#### TO DO
What you return must be an exact copy of the lines in the listing below between the line holding "D11: LED red" and the line holding "U11: OR 74LS32", inclusive, and nothing more.

#### EXTRACTED DATA
= = =

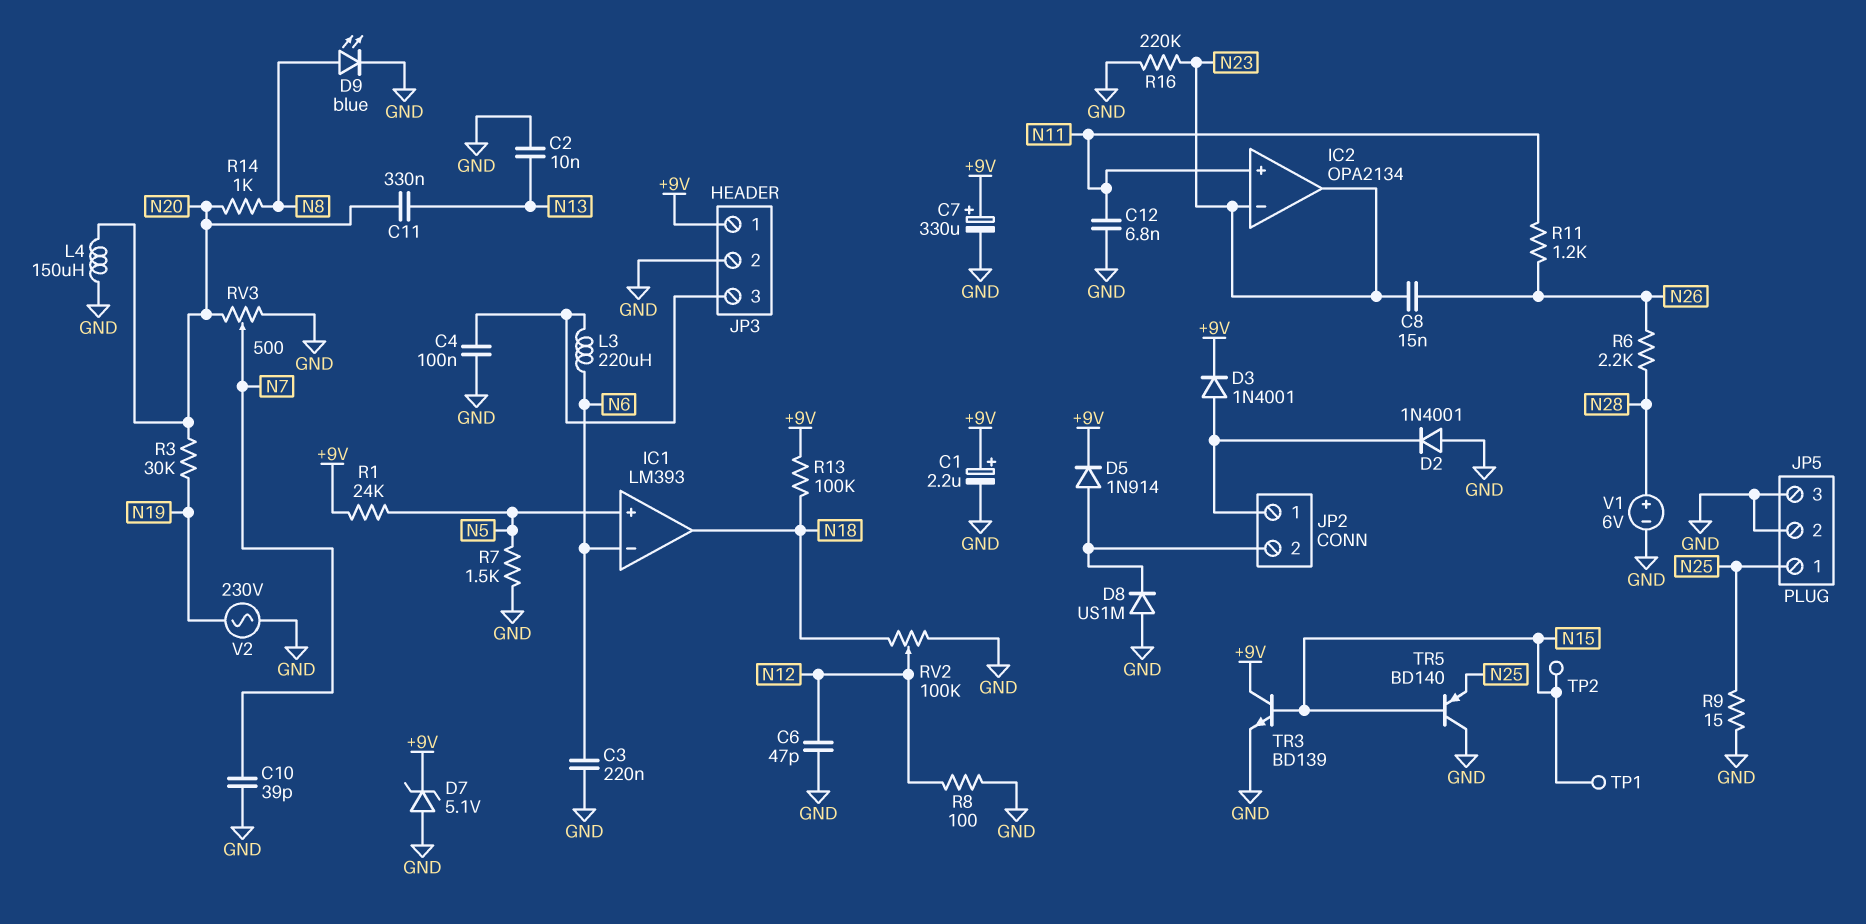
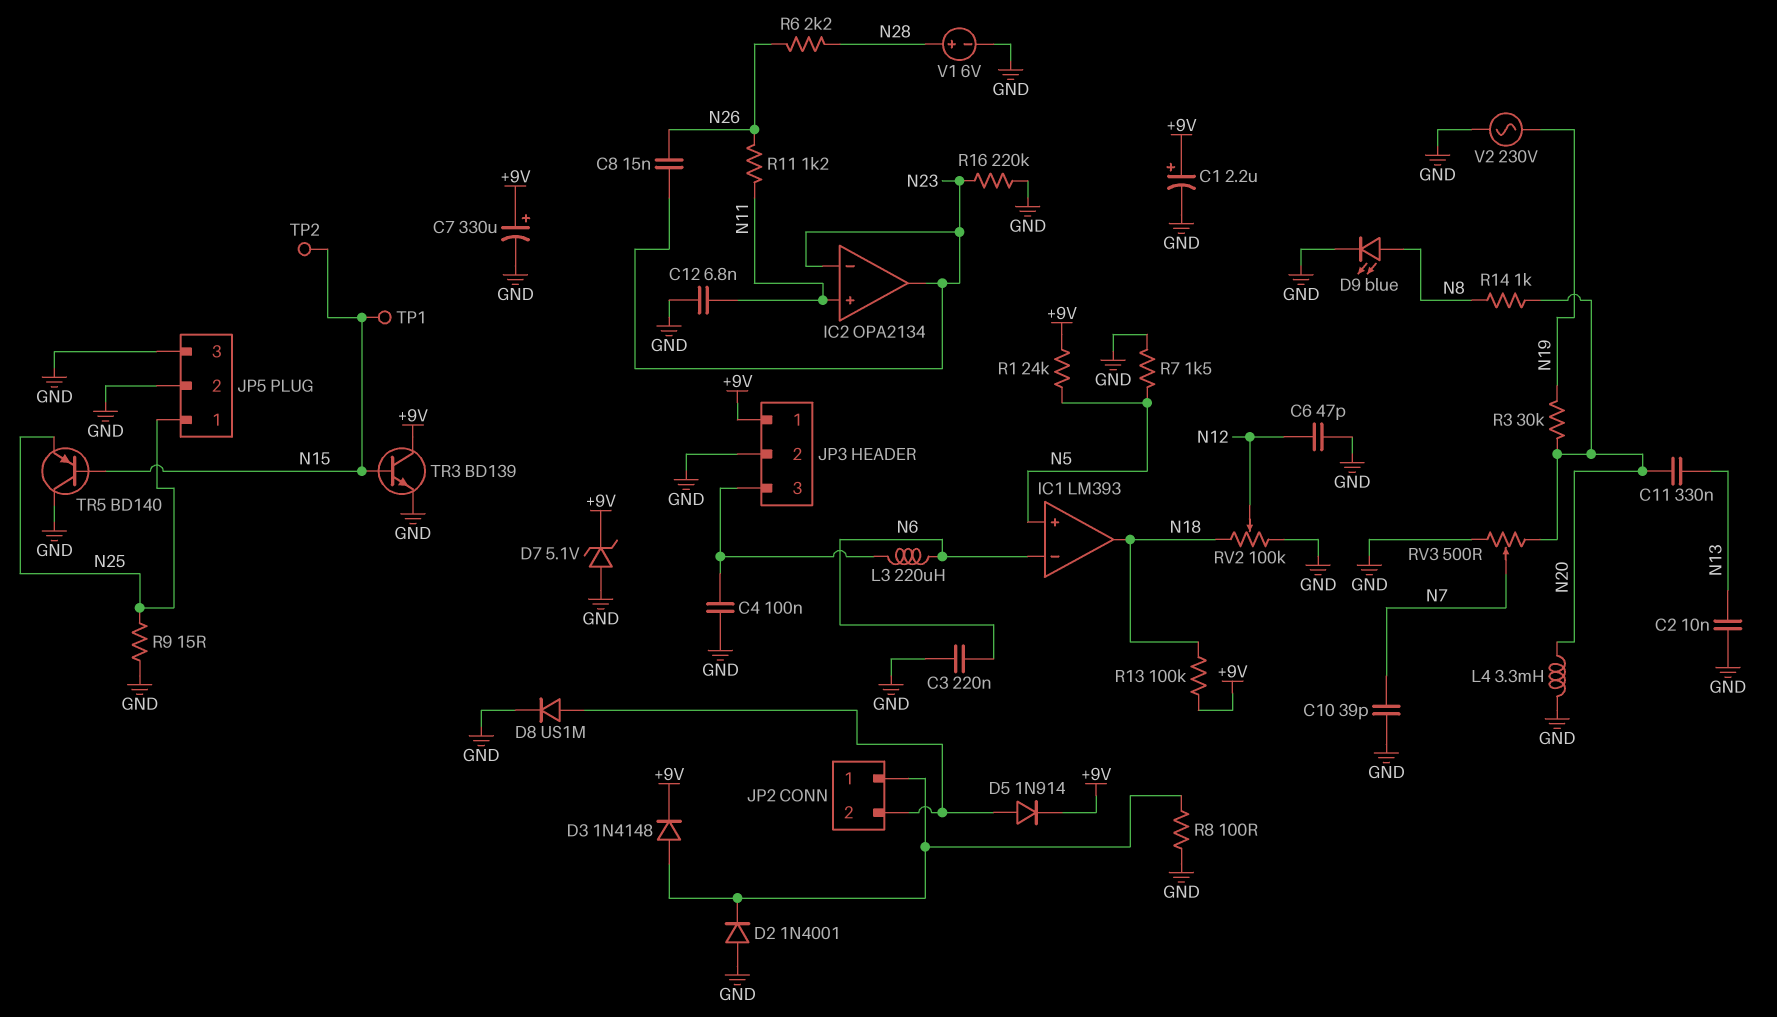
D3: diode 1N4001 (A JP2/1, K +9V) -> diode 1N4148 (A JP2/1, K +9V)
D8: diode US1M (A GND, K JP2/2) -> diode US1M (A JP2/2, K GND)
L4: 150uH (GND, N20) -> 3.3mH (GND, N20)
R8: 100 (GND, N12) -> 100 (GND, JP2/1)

= = =

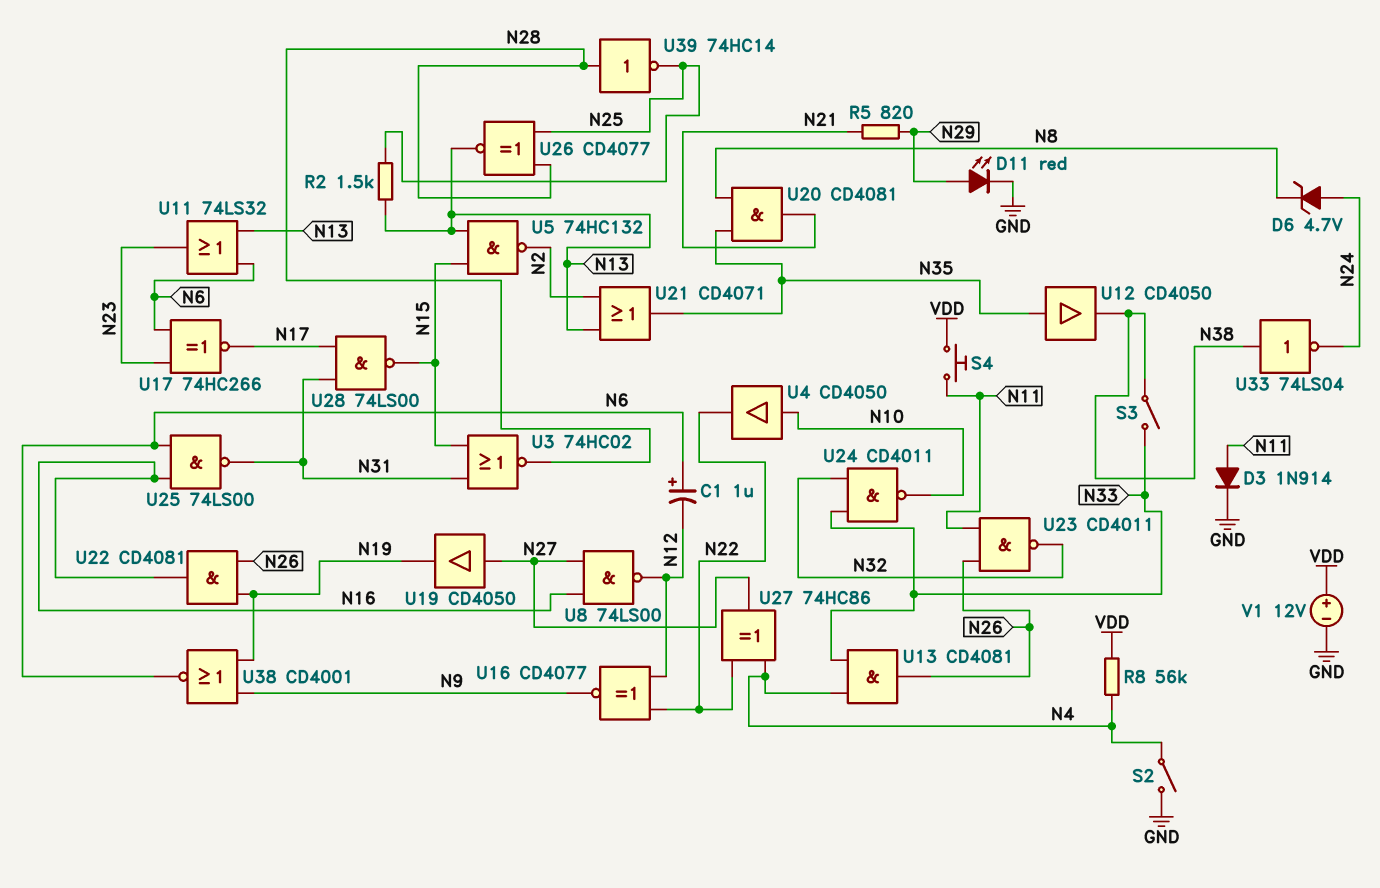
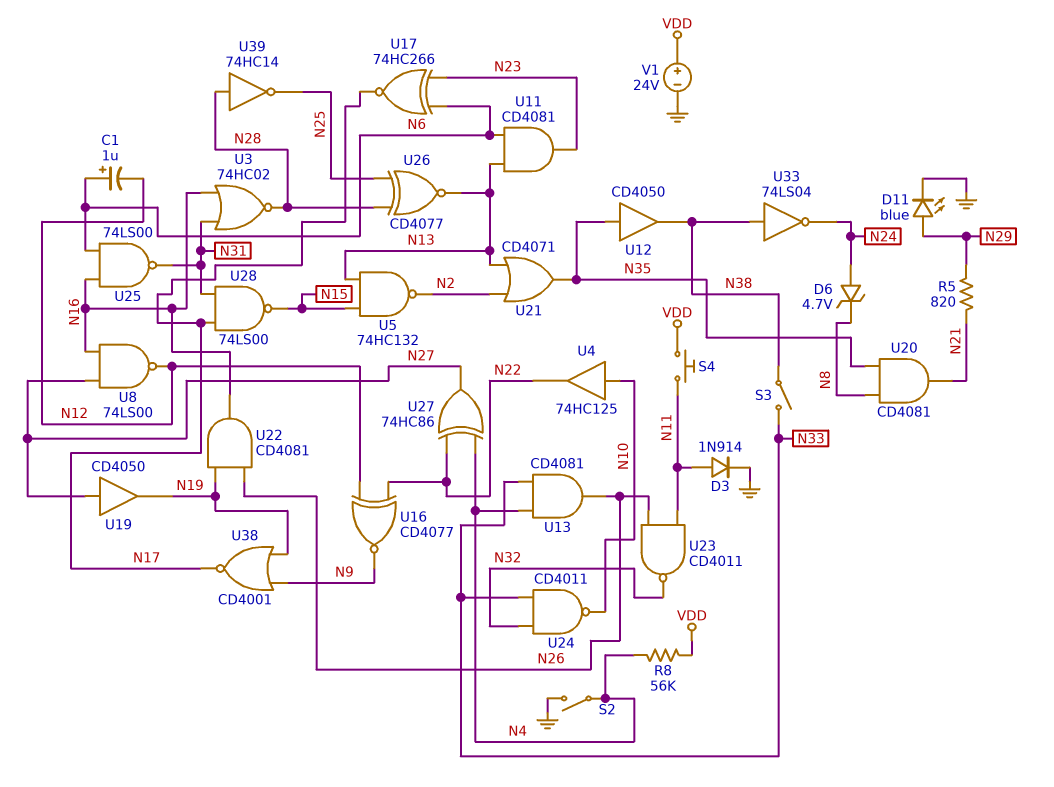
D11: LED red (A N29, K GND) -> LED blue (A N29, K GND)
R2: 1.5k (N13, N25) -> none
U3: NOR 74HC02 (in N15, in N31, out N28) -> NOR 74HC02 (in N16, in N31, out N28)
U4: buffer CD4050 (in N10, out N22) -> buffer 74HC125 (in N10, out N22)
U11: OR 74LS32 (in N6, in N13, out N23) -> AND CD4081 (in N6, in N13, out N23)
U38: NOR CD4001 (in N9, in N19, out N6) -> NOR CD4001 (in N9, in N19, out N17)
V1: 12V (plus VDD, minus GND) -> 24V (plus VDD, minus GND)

= = =

#### SOLUTION FOR THIS TASK
D11: LED red (A N29, K GND) -> LED blue (A N29, K GND)
R2: 1.5k (N13, N25) -> none
U3: NOR 74HC02 (in N15, in N31, out N28) -> NOR 74HC02 (in N16, in N31, out N28)
U4: buffer CD4050 (in N10, out N22) -> buffer 74HC125 (in N10, out N22)
U11: OR 74LS32 (in N6, in N13, out N23) -> AND CD4081 (in N6, in N13, out N23)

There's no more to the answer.